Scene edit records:
- Opening Delimiter -
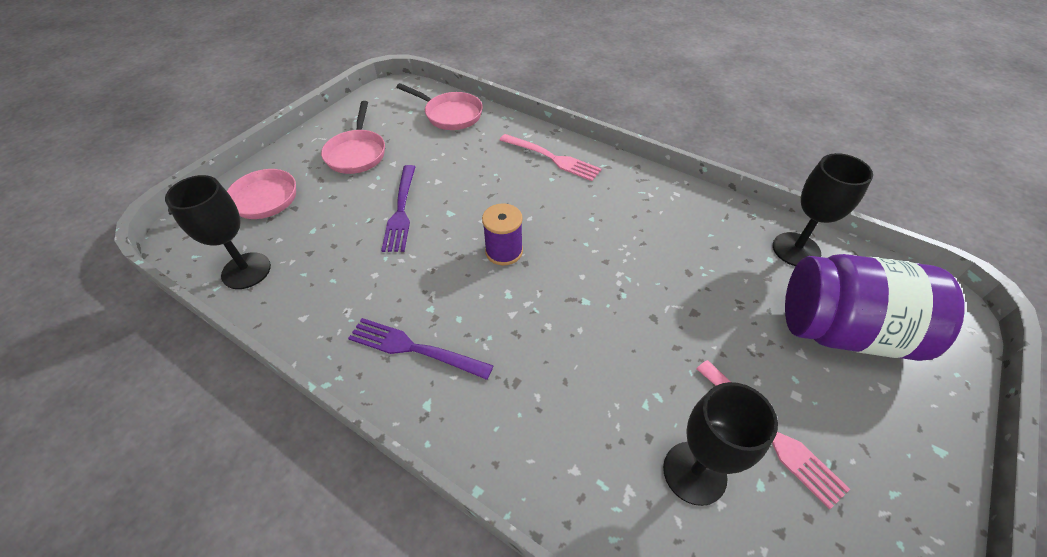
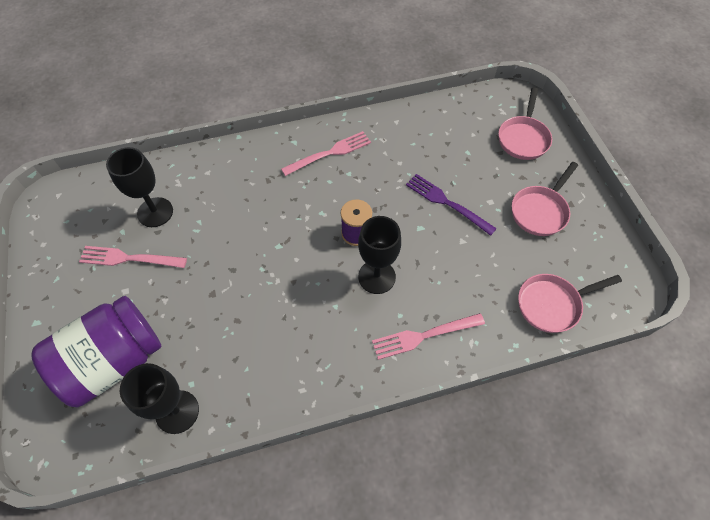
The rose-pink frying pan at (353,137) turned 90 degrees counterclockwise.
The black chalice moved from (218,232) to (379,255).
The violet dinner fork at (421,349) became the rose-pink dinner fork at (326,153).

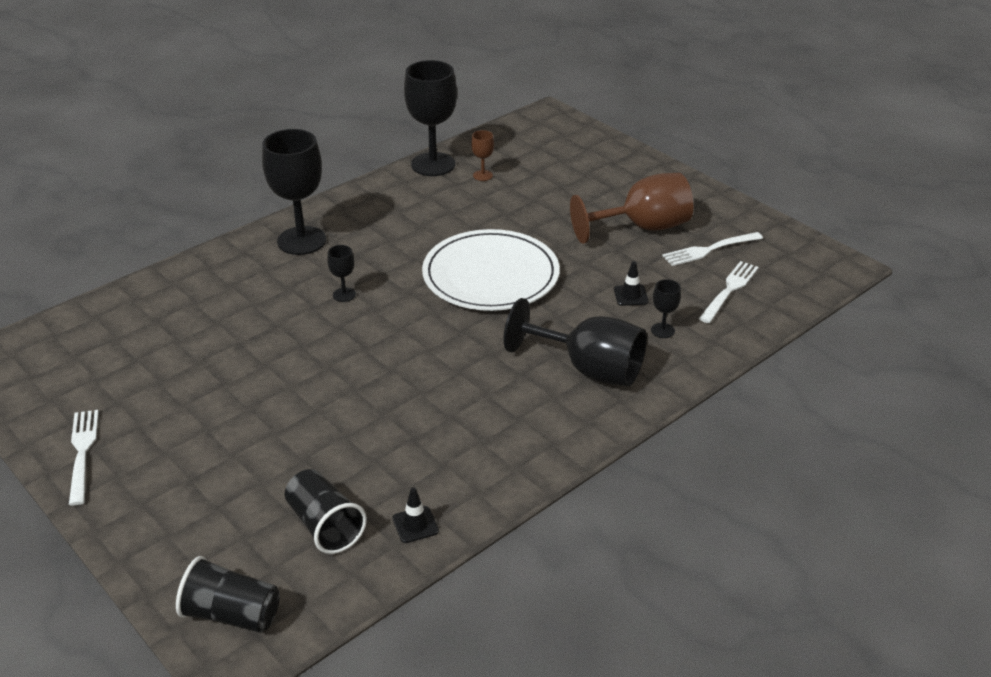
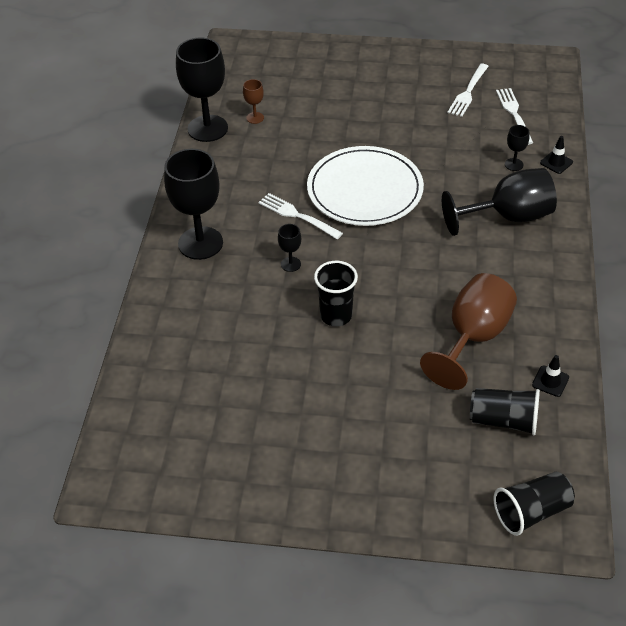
The dark brown chalice moved from (631,208) to (468,331).
The black safety cone moved from (631,283) to (556,155).
The pure white dinner fork moved from (84,458) to (300,216).
The black beaker at (336,294) appeared.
- Closing Delimiter -
Set down only the lines from the line with "The dark brown" through the last line of the data above, keeping both the first and the last.

The dark brown chalice moved from (631,208) to (468,331).
The black safety cone moved from (631,283) to (556,155).
The pure white dinner fork moved from (84,458) to (300,216).
The black beaker at (336,294) appeared.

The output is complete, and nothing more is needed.